>>>>

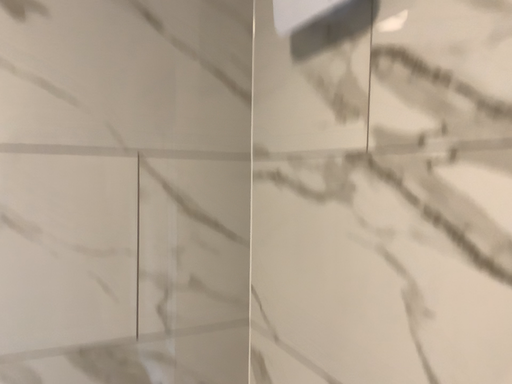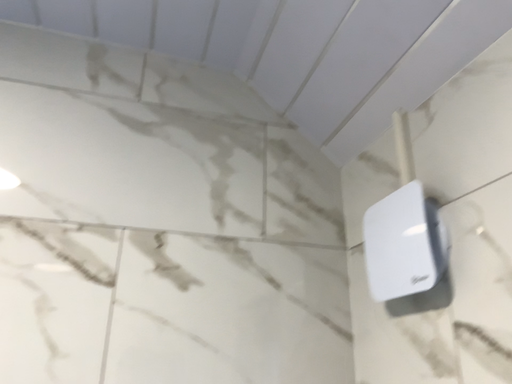
Question: How did the camera likely rotate when shooting the video?

Choices:
 (A) rotated left
 (B) rotated right

Answer: (A)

<<<<

* Directions:
Rewrite the entries above, changing "camera" to "phone" and keeping all other text the same. Leave out the pictures.

* Task solution:
Question: How did the phone likely rotate when shooting the video?

Choices:
 (A) rotated left
 (B) rotated right

Answer: (A)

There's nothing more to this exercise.